WHAT IS REQUIRED: Leaving every picture out, please return exactly the lines from the top of the material below through the line with "U3 pin RST: RESET -> none", both included.

DATA FOR ANALYSIS:
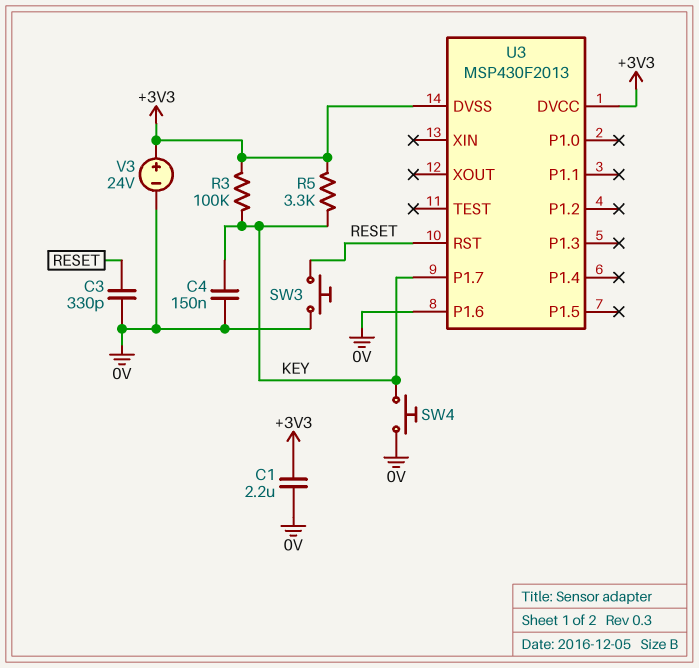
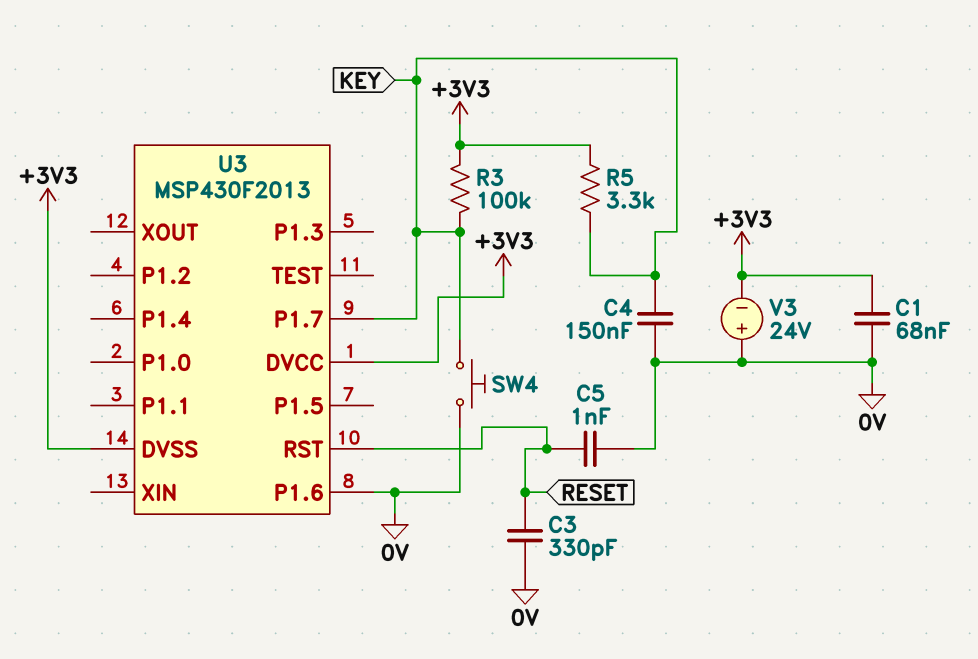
C1: 2.2uF (+3V3, 0V) -> 68nF (+3V3, 0V)
C5: none -> 1nF (0V, RESET)
SW3: button (0V, RESET) -> none
V3: 24V (plus +3V3, minus 0V) -> 24V (plus 0V, minus +3V3)

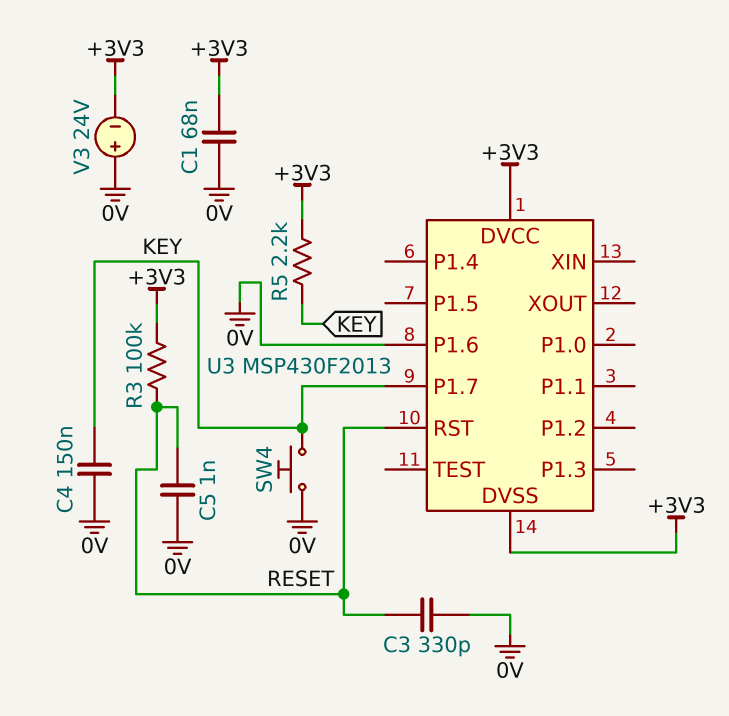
R3: 100k (+3V3, KEY) -> 100k (+3V3, RESET)
R5: 3.3k (+3V3, KEY) -> 2.2k (+3V3, KEY)

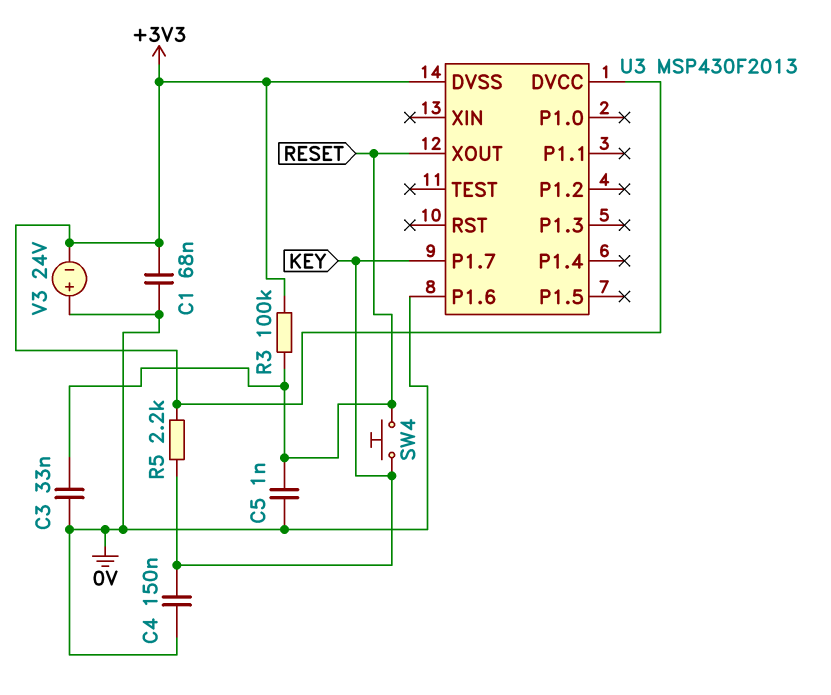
C3: 330pF (0V, RESET) -> 33nF (0V, RESET)
SW4: button (0V, KEY) -> button (KEY, RESET)
U3 pin RST: RESET -> none
U3 pin XOUT: none -> RESET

WRITTEN REPLY:
C1: 2.2uF (+3V3, 0V) -> 68nF (+3V3, 0V)
C5: none -> 1nF (0V, RESET)
SW3: button (0V, RESET) -> none
V3: 24V (plus +3V3, minus 0V) -> 24V (plus 0V, minus +3V3)

R3: 100k (+3V3, KEY) -> 100k (+3V3, RESET)
R5: 3.3k (+3V3, KEY) -> 2.2k (+3V3, KEY)

C3: 330pF (0V, RESET) -> 33nF (0V, RESET)
SW4: button (0V, KEY) -> button (KEY, RESET)
U3 pin RST: RESET -> none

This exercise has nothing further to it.